(Items from a data source)

________________

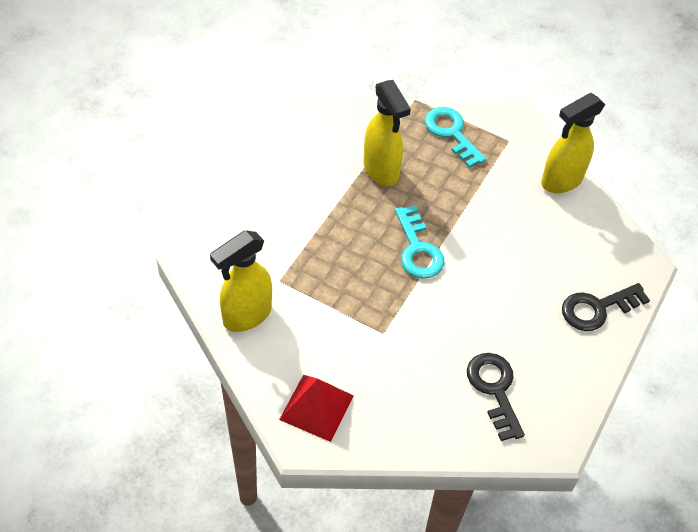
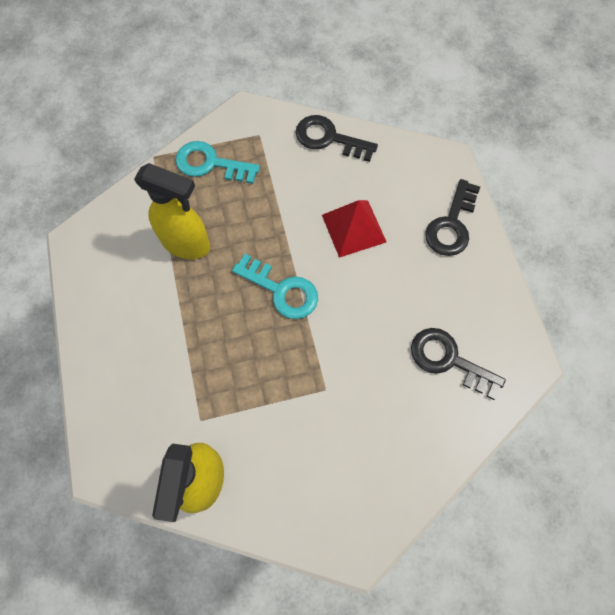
camera: 40 degrees left, 15 degrees up
(316, 407) = (339, 508): red pyramid -> red pyramid (353, 228)
(561, 181) = (329, 138): yellow spray bottle -> black key

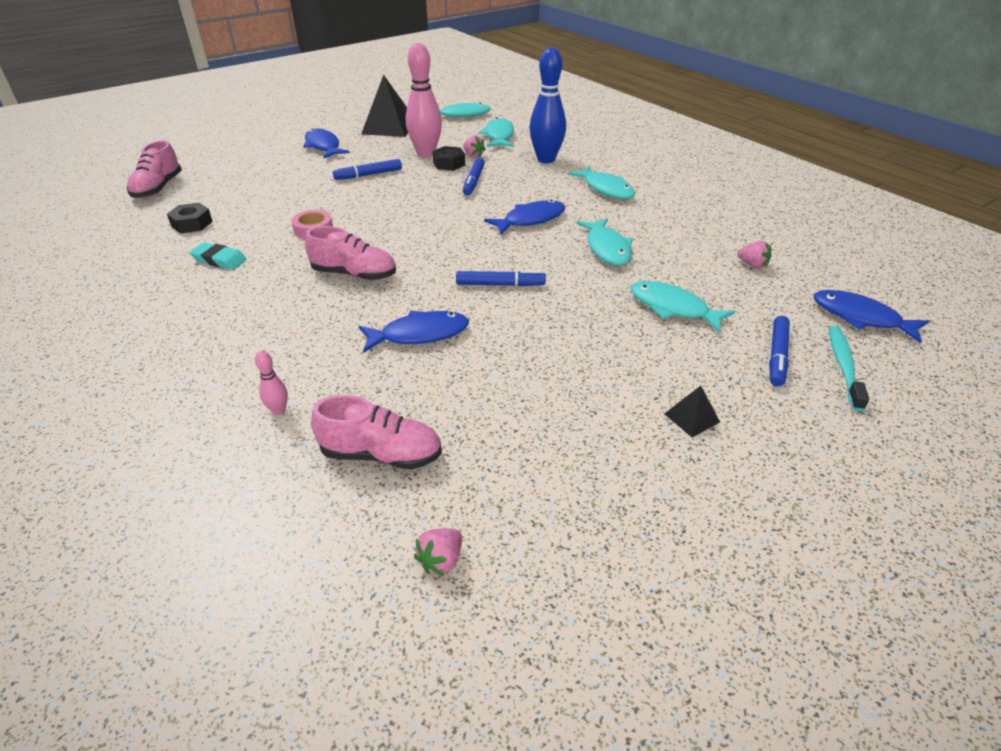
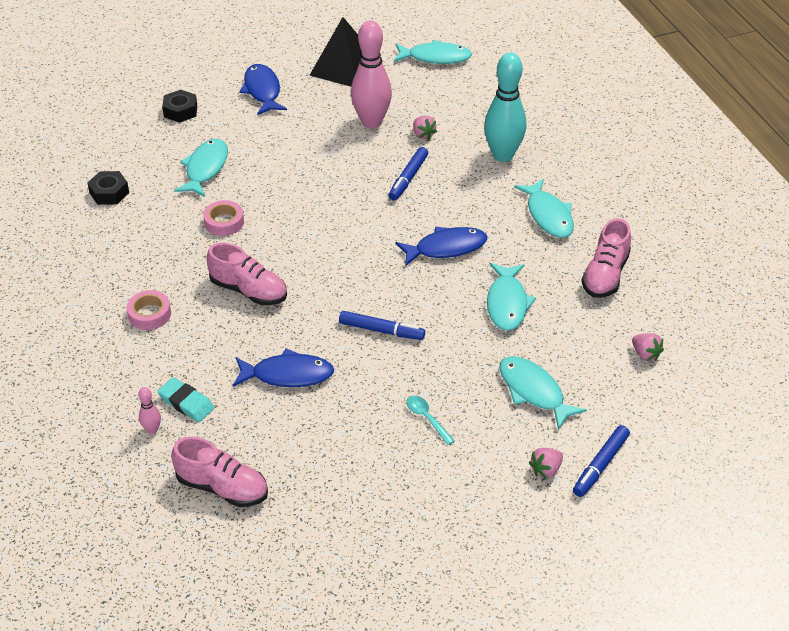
camera: 15 degrees right, 5 degrees up
(158, 188) = (82, 133): pink shoe -> pink shoe (605, 275)
(219, 260) = (128, 248): turquoise eraser -> turquoise eraser (186, 403)
(253, 307) = (149, 314): none -> pink tape
(368, 175) = (299, 148): blue marker -> none
(441, 560) = (241, 582): pink strawberry -> pink strawberry (546, 470)
(449, 164) = (391, 144): black nut -> black nut (180, 111)
(499, 136) = (465, 104): turquoise fish -> turquoise fish (205, 168)
(546, 159) = (503, 155): blue bowling pin -> turquoise bowling pin
(582, 347) = (427, 418): none -> turquoise spoon
(692, 418) = (486, 510): black pyramid -> none
(843, 366) = (655, 489): turquoise toothbrush -> none
(860, 317) = (711, 440): blue fish -> none

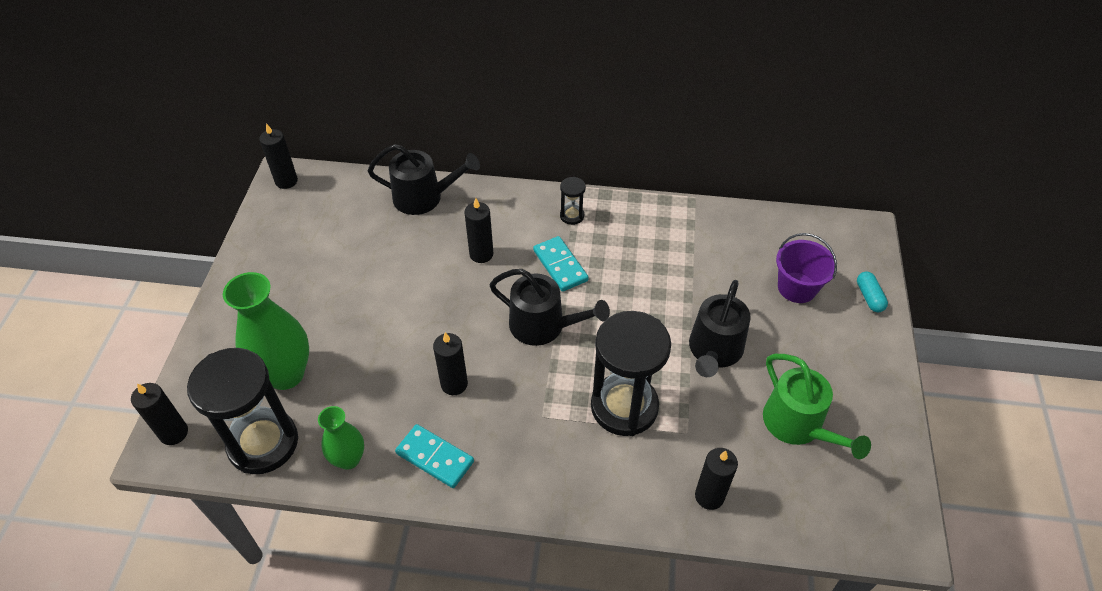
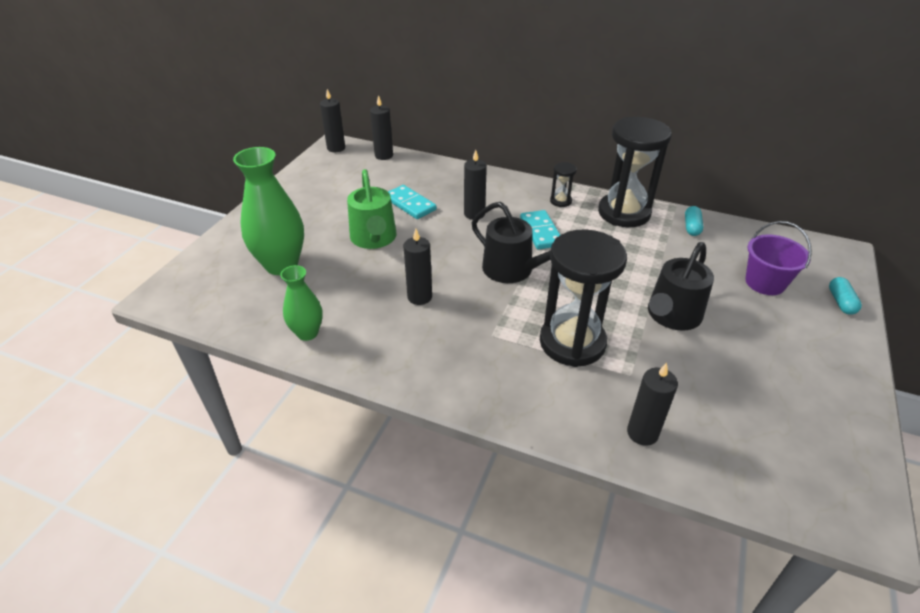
camera: 15 degrees right, 10 degrees down
(174, 433) = (175, 287): black candle -> black candle (384, 155)
(263, 443) = (242, 308): black hourglass -> black hourglass (624, 213)
(423, 197) = (439, 172): black watering can -> none
(435, 458) = (383, 347): turquoise domino -> turquoise domino (410, 204)
(716, 226) = (691, 227): none -> turquoise capsule
(798, 425) = (749, 391): green watering can -> green watering can (374, 238)

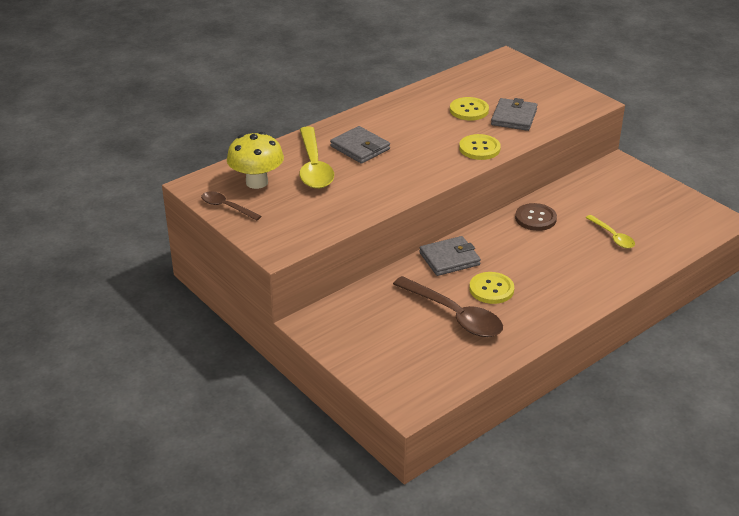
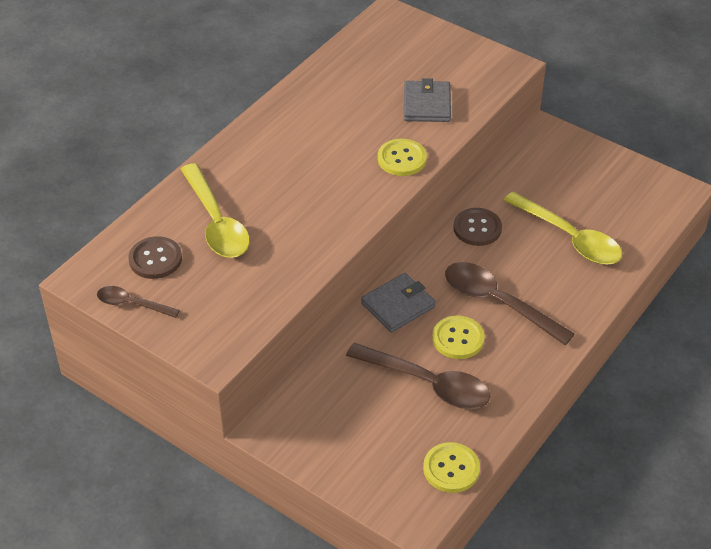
camera: 15 degrees left, 10 degrees up
(257, 182) = (155, 259): yellow mushroom -> brown button
(360, 148) = (262, 183): grey wallet -> none
(469, 110) = (371, 103): yellow button -> yellow button (451, 469)
(535, 271) = (498, 303): none -> brown spoon
(612, 236) = (569, 237): yellow spoon -> yellow spoon, size x1.82

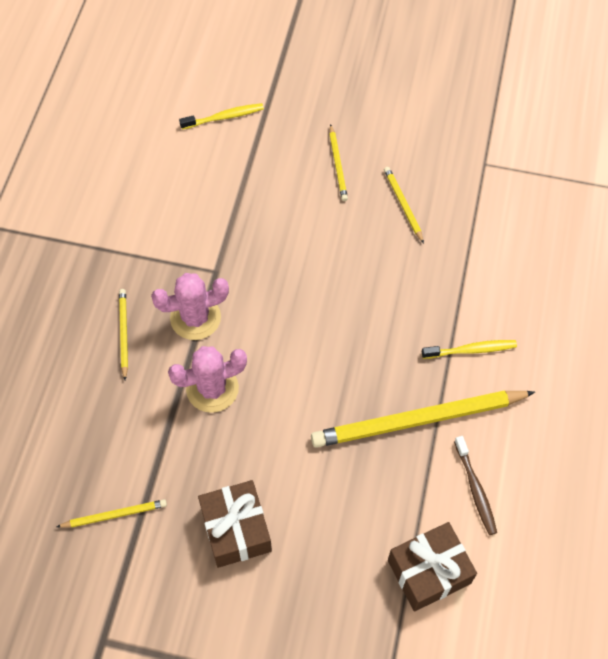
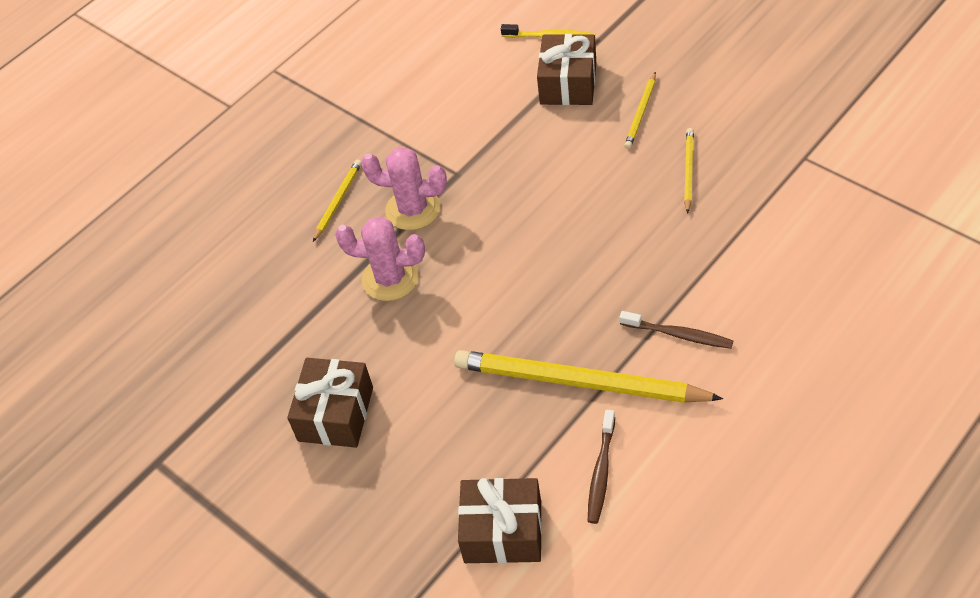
camera: 35 degrees right, 10 degrees down
(114, 515) = (233, 357): yellow pencil -> none
(263, 156) = (568, 83): none -> brown gift
(471, 350) = (678, 334): yellow toothbrush -> brown toothbrush

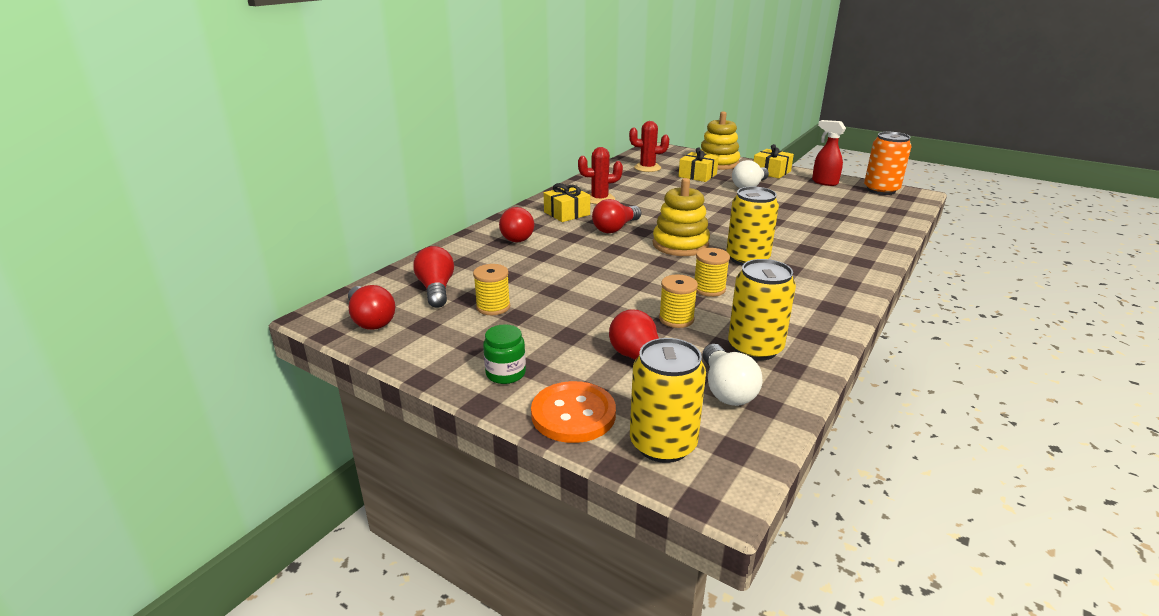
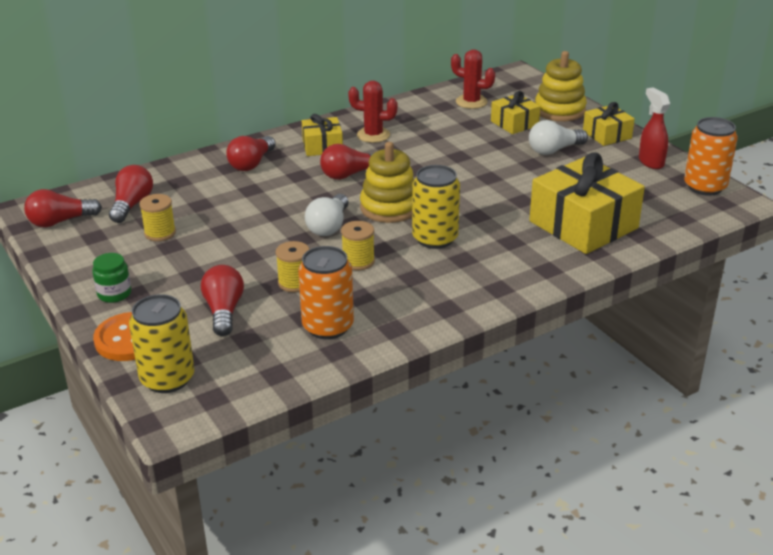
camera: 25 degrees right, 5 degrees up
(371, 320) = (60, 221): red light bulb -> red light bulb turned 75 degrees clockwise
(726, 389) = (261, 353): white light bulb -> white light bulb (329, 226)
(755, 348) = (328, 326): yellow can -> orange can
(840, 227) = (583, 225): none -> yellow gift

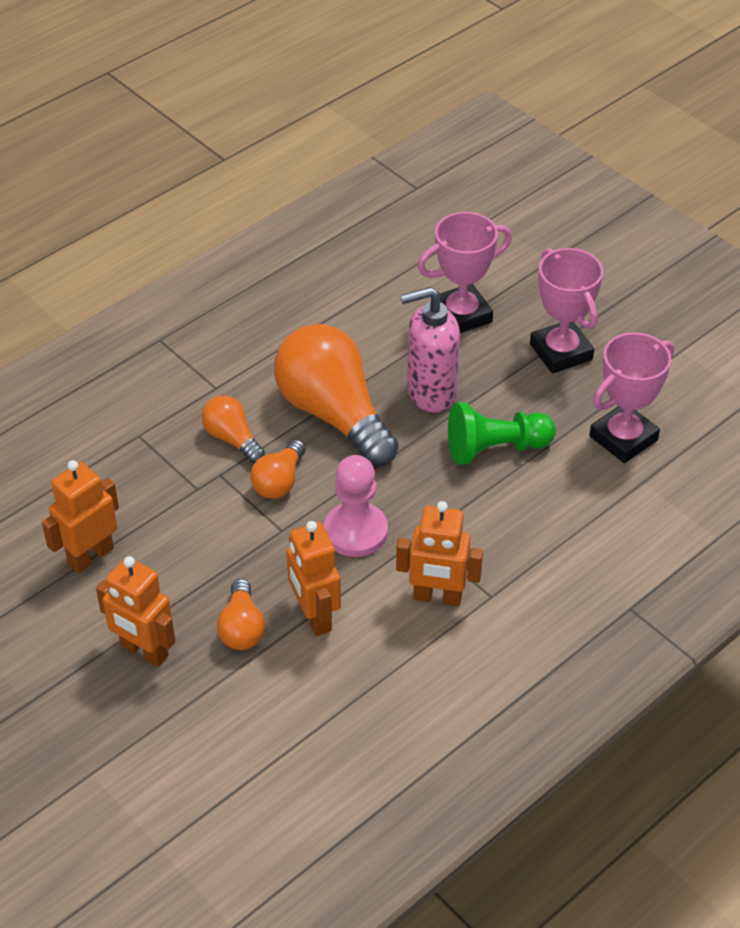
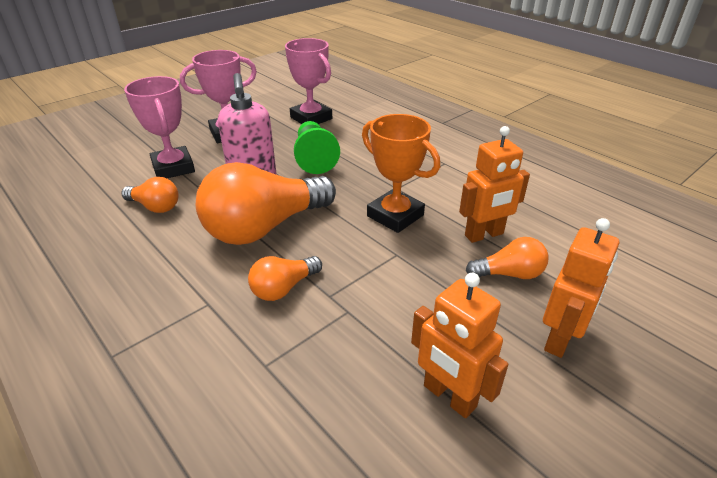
camera: 90 degrees left, 10 degrees down
(279, 481) = (341, 256): orange light bulb -> orange light bulb (155, 207)
(356, 531) = (395, 216): pink pawn -> orange trophy
(437, 597) = (451, 182): orange robot -> none

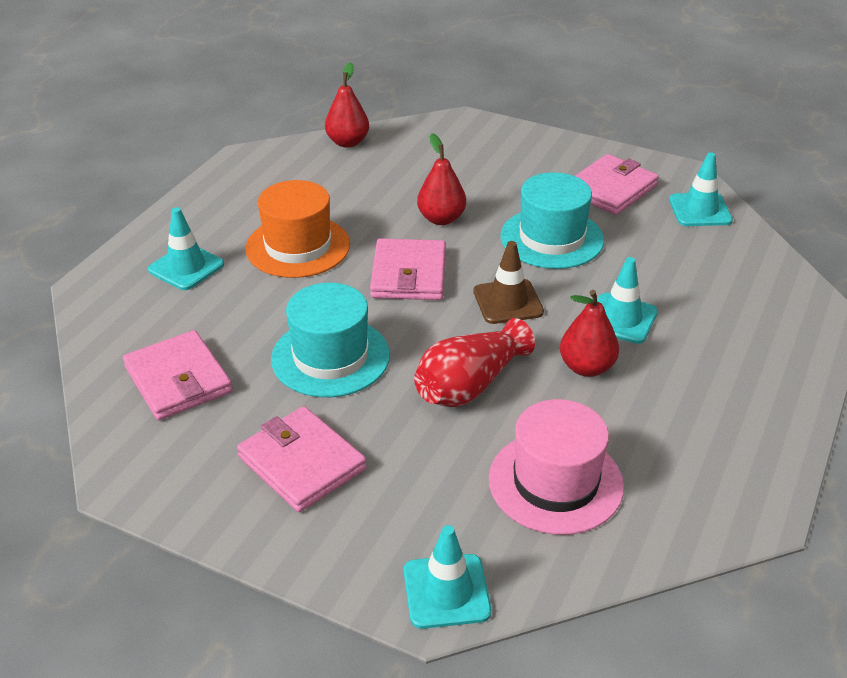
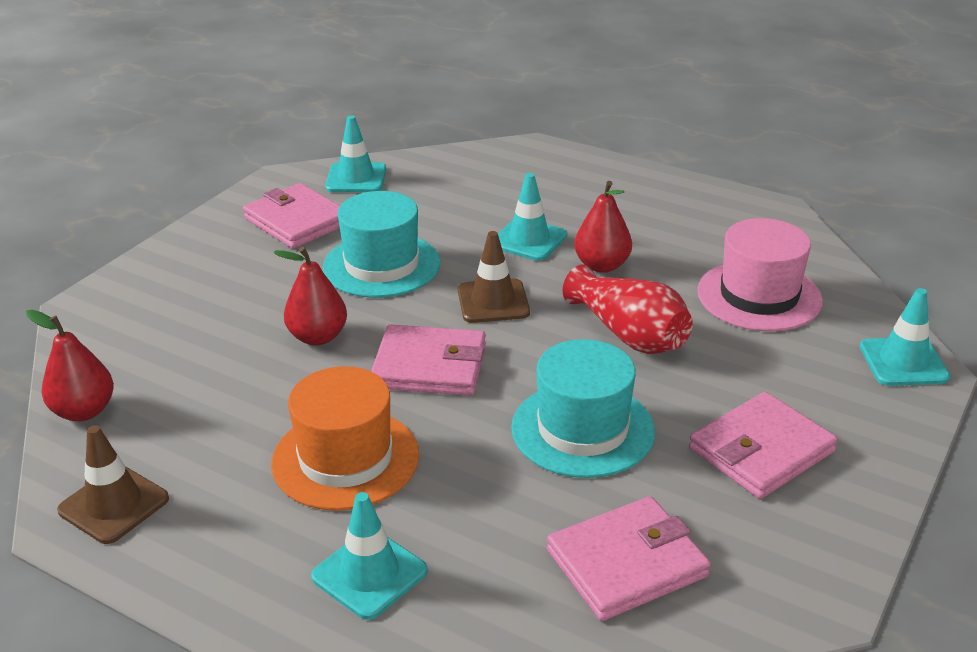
camera: 85 degrees left, 5 degrees down
(259, 168) = (114, 505): none -> brown traffic cone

________________

Your instructions: Although pictures appear among the entries, please set down only the lines from the one with "(716, 226) = (691, 227): none" up to and including the one with "camera: 85 degrees left, 5 degrees down", word for word.

Answer area:
(716, 226) = (691, 227): none -> turquoise capsule
(798, 425) = (749, 391): green watering can -> green watering can (374, 238)

camera: 15 degrees left, 10 degrees up
(257, 182) = (155, 259): yellow mushroom -> brown button
(360, 148) = (262, 183): grey wallet -> none
(469, 110) = (371, 103): yellow button -> yellow button (451, 469)
(535, 271) = (498, 303): none -> brown spoon
(612, 236) = (569, 237): yellow spoon -> yellow spoon, size x1.82

camera: 35 degrees right, 10 degrees down
(114, 515) = (233, 357): yellow pencil -> none
(263, 156) = (568, 83): none -> brown gift
(471, 350) = (678, 334): yellow toothbrush -> brown toothbrush

camera: 25 degrees right, 5 degrees up
(371, 320) = (60, 221): red light bulb -> red light bulb turned 75 degrees clockwise
(726, 389) = (261, 353): white light bulb -> white light bulb (329, 226)
(755, 348) = (328, 326): yellow can -> orange can
(840, 227) = (583, 225): none -> yellow gift

camera: 90 degrees left, 10 degrees down
(279, 481) = (341, 256): orange light bulb -> orange light bulb (155, 207)
(356, 531) = (395, 216): pink pawn -> orange trophy
(437, 597) = (451, 182): orange robot -> none

camera: 85 degrees left, 5 degrees down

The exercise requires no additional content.